■ **WHAT TO PRODUCE**
Beginning with the line containing "(168, 415) = (430, 706): red" and going on through the line containing "(613, 367) = (728, 332): yellow", the lines below are to be returned exactly, pictures excluded and nothing added.

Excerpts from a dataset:
+ + + +

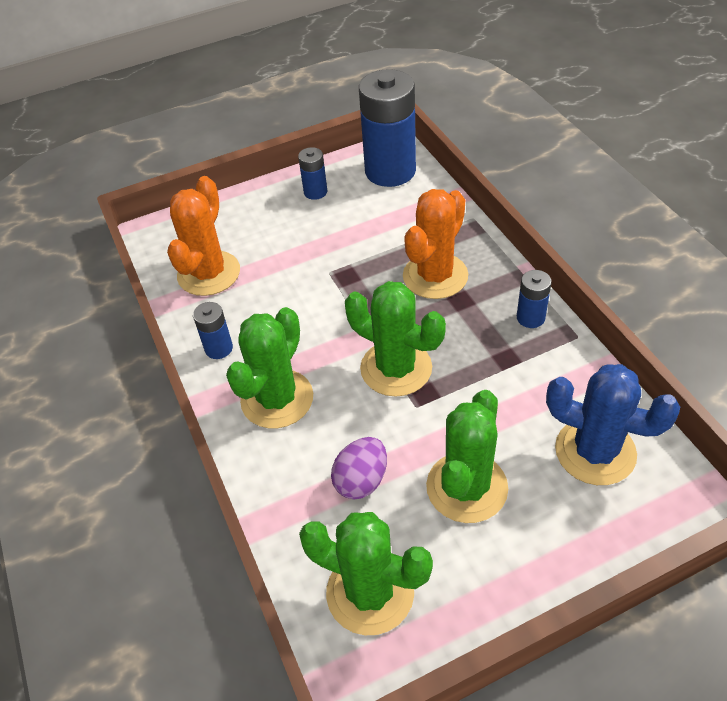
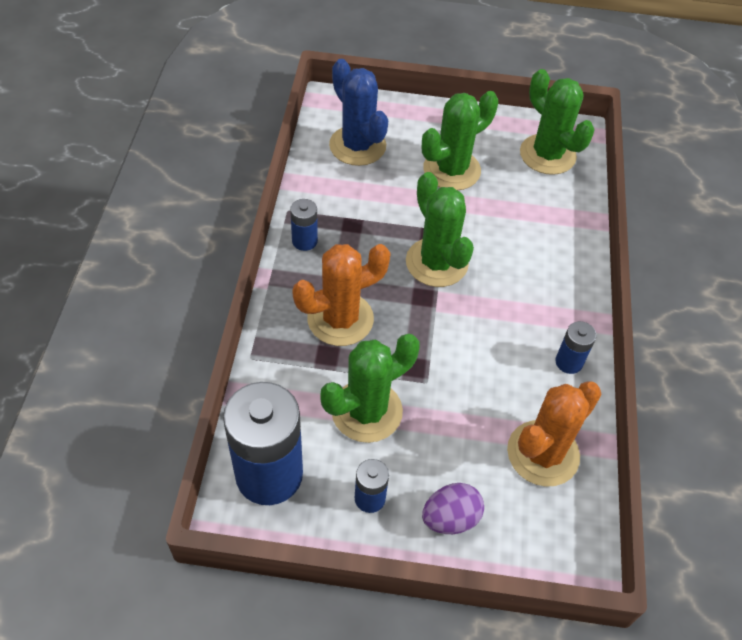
camera: 155 degrees left, 5 degrees up
(277, 399) = (541, 291): green cactus -> green cactus (367, 411)
(361, 480) = (514, 207): purple egg -> purple egg (450, 518)

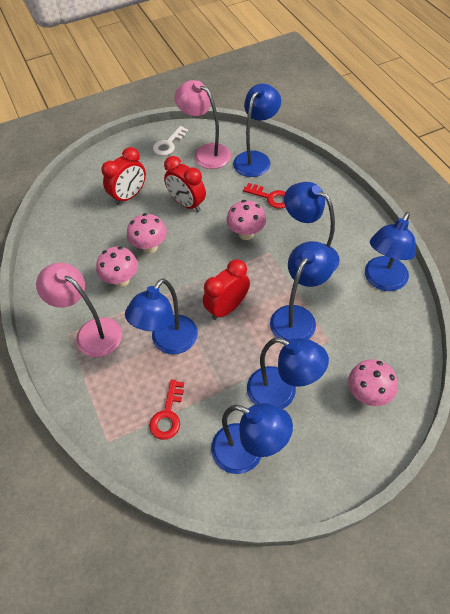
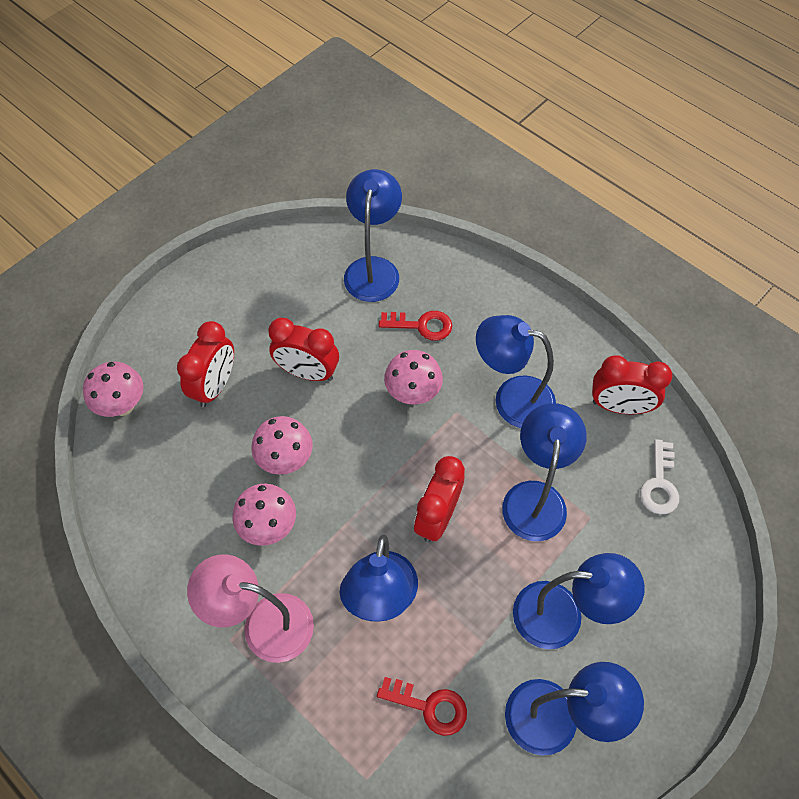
camera: 25 degrees left, 5 degrees up
(168, 144) = (234, 281): white key -> white key (659, 484)
(168, 415) = (430, 706): red key -> red key turned 60 degrees counterclockwise
(206, 153) = (297, 280): pink lamp -> none
(367, 394) = (667, 576): pink mushroom -> pink mushroom (123, 405)
(382, 281) = (619, 406): blue lamp -> red clock

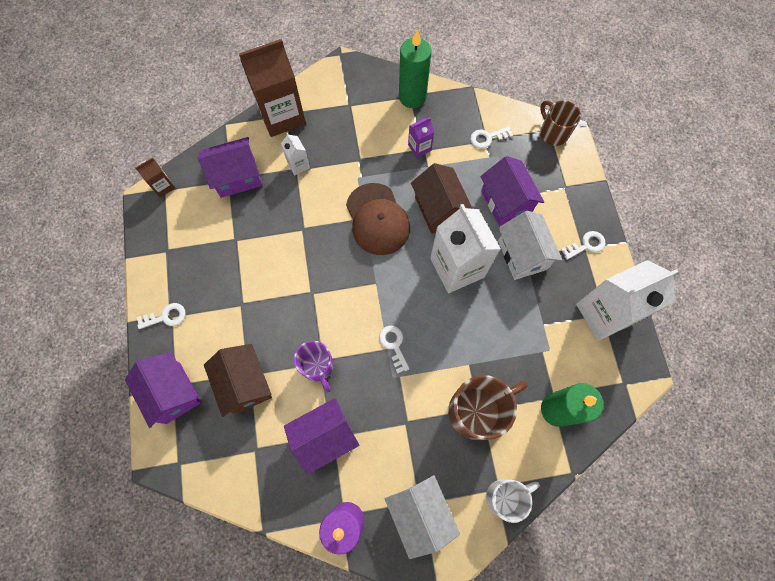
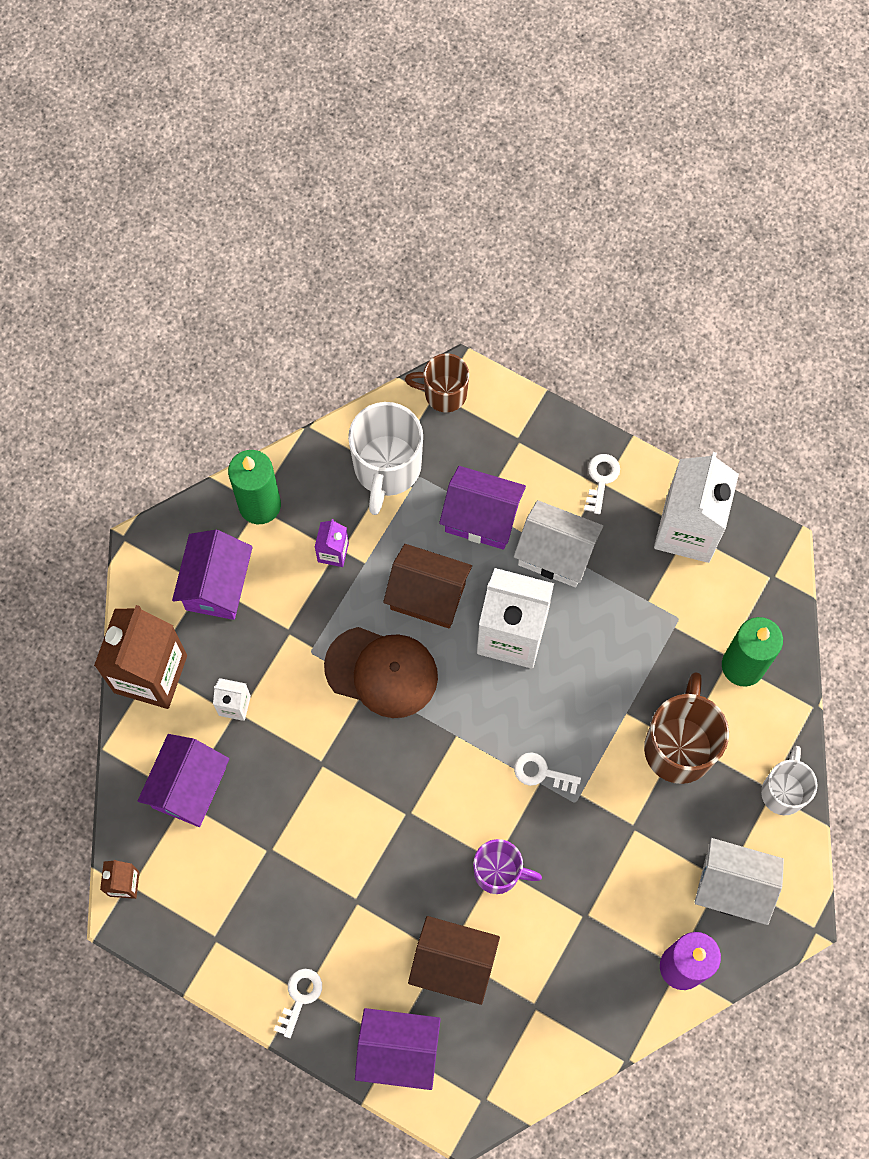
camera: 50 degrees left, 0 degrees up
(325, 436) = (580, 922): purple house -> purple house (217, 585)
(487, 138) = (387, 468): white key -> white mug

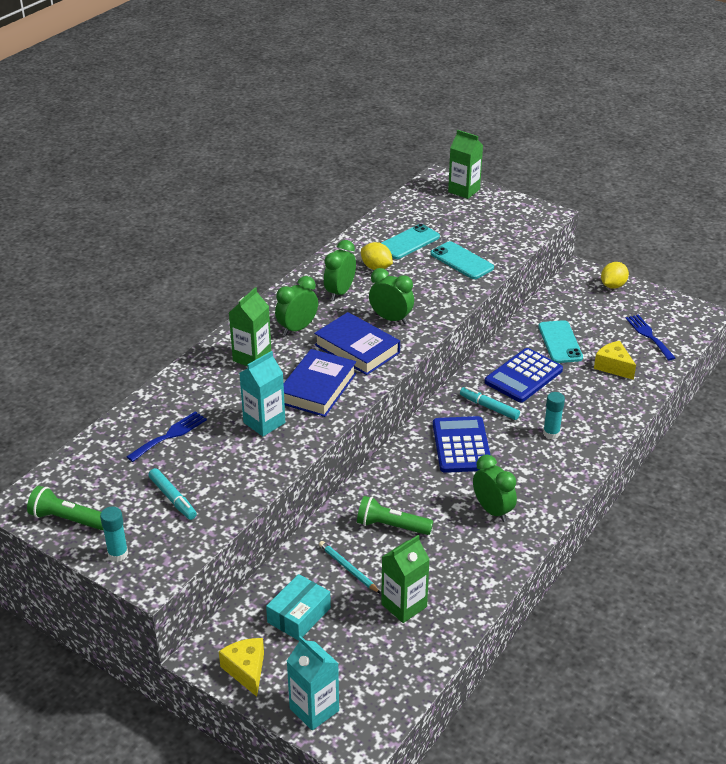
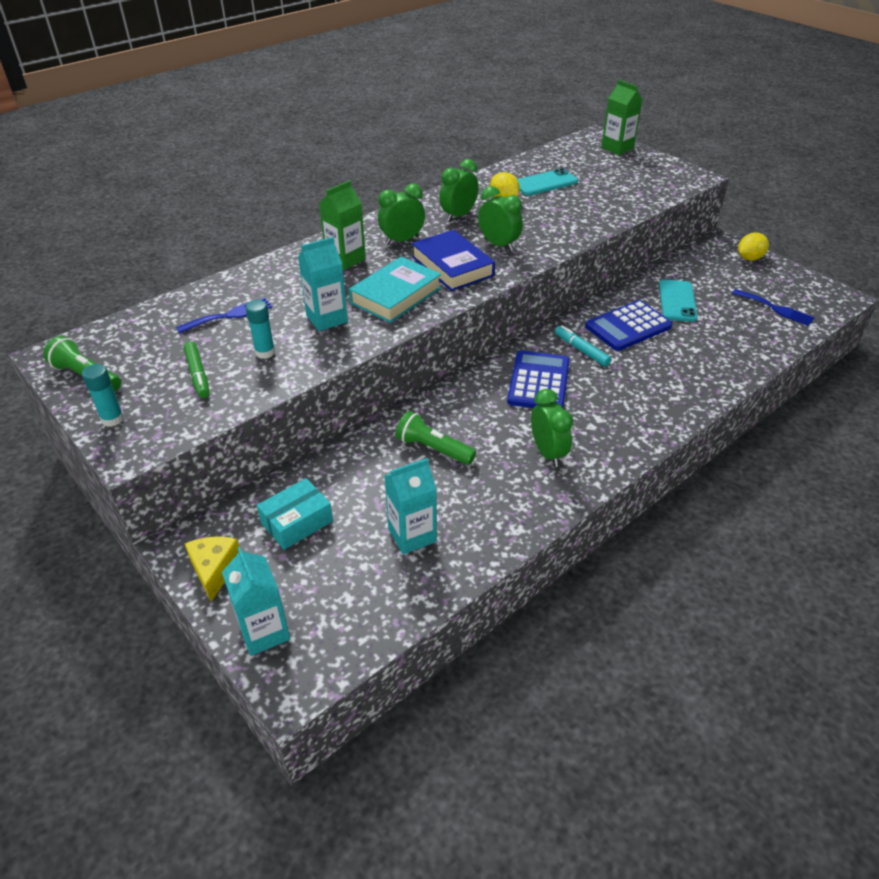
camera: 15 degrees right, 5 degrees up
(173, 498) = (198, 374): turquoise marker -> green marker
(318, 388) = (396, 295): blue book -> turquoise book
(348, 568) = (370, 483): turquoise pencil -> none
(404, 605) = (412, 535): green carton -> turquoise carton
(461, 261) = (591, 205): turquoise phone -> none
(551, 433) = (639, 386): turquoise glue stick -> turquoise glue stick (265, 352)
(613, 367) = (728, 332): yellow cheese -> none
(649, 335) = (775, 308): blue fork -> blue fork turned 135 degrees clockwise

+ + + +

■ **RESPONSE AREA**
(168, 415) = (430, 706): red key -> red key turned 60 degrees counterclockwise
(206, 153) = (297, 280): pink lamp -> none
(367, 394) = (667, 576): pink mushroom -> pink mushroom (123, 405)
(382, 281) = (619, 406): blue lamp -> red clock

camera: 50 degrees left, 0 degrees up
(325, 436) = (580, 922): purple house -> purple house (217, 585)
(487, 138) = (387, 468): white key -> white mug

camera: 15 degrees right, 5 degrees up
(173, 498) = (198, 374): turquoise marker -> green marker
(318, 388) = (396, 295): blue book -> turquoise book
(348, 568) = (370, 483): turquoise pencil -> none
(404, 605) = (412, 535): green carton -> turquoise carton
(461, 261) = (591, 205): turquoise phone -> none
(551, 433) = (639, 386): turquoise glue stick -> turquoise glue stick (265, 352)
(613, 367) = (728, 332): yellow cheese -> none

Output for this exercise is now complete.